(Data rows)
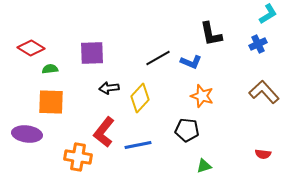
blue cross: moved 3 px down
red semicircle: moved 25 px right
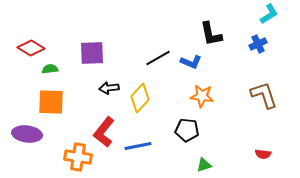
cyan L-shape: moved 1 px right
brown L-shape: moved 3 px down; rotated 24 degrees clockwise
orange star: rotated 10 degrees counterclockwise
blue line: moved 1 px down
green triangle: moved 1 px up
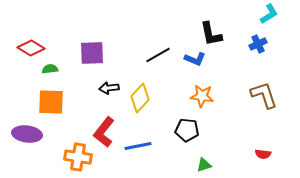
black line: moved 3 px up
blue L-shape: moved 4 px right, 3 px up
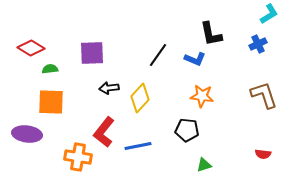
black line: rotated 25 degrees counterclockwise
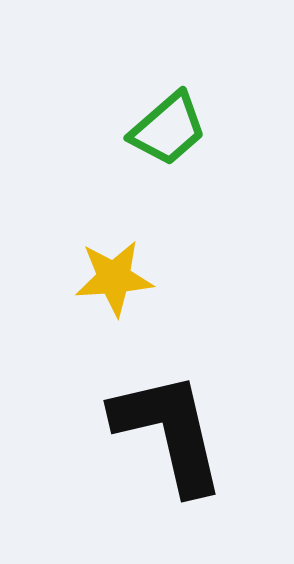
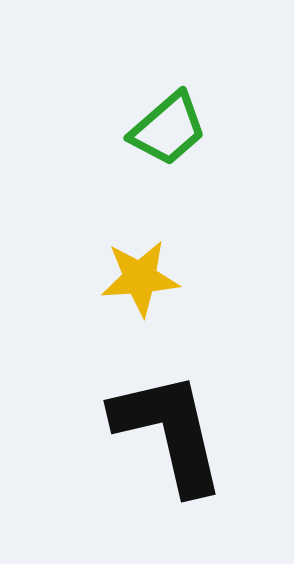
yellow star: moved 26 px right
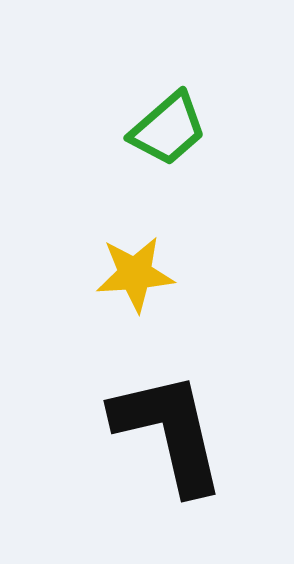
yellow star: moved 5 px left, 4 px up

* WHAT IS BEING ASKED
Please copy out every line of the rows above word for word, leaving the picture lines out of your answer.

* OUTPUT
blue cross: moved 3 px down
red semicircle: moved 25 px right
cyan L-shape: moved 1 px right
brown L-shape: moved 3 px down; rotated 24 degrees clockwise
orange star: rotated 10 degrees counterclockwise
blue line: moved 1 px down
green triangle: moved 1 px up
black line: moved 3 px up
blue L-shape: moved 4 px right, 3 px up
black line: rotated 25 degrees counterclockwise
yellow star: moved 26 px right
yellow star: moved 5 px left, 4 px up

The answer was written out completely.